--- Given data Enclosed Below ---

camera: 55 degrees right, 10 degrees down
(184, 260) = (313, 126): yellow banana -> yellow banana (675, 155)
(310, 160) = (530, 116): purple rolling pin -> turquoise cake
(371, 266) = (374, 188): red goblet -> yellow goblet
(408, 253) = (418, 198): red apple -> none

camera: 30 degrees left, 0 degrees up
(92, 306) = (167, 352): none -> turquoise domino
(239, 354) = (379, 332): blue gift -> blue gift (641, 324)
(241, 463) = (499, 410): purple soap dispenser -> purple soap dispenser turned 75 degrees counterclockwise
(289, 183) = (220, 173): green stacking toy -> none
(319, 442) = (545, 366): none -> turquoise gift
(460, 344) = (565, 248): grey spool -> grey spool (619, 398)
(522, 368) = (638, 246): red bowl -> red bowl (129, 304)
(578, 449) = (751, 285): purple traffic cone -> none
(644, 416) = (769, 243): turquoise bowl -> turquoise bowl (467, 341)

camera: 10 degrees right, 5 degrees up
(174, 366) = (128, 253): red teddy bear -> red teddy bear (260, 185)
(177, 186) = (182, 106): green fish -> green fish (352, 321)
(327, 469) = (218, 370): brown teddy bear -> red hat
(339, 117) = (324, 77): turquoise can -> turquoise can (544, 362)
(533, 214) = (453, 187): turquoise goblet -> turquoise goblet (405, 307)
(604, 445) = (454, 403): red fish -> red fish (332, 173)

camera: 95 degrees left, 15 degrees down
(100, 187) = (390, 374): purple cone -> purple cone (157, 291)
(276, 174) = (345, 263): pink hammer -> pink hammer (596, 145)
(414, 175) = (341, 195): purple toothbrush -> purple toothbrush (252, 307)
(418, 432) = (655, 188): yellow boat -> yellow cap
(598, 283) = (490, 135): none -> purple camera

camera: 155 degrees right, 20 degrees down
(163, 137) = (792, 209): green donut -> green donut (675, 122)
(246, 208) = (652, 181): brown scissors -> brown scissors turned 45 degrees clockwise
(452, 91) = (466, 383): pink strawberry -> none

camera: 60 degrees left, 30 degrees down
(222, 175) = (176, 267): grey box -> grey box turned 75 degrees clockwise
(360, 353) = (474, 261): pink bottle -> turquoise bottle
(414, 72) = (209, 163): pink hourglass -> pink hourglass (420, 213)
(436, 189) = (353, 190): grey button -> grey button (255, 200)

--- End of Enclosed Given data ---

Requirement:
In the records above, find each line that mentions the string "turned", then copy it.

Response:
(241, 463) = (499, 410): purple soap dispenser -> purple soap dispenser turned 75 degrees counterclockwise
(246, 208) = (652, 181): brown scissors -> brown scissors turned 45 degrees clockwise
(222, 175) = (176, 267): grey box -> grey box turned 75 degrees clockwise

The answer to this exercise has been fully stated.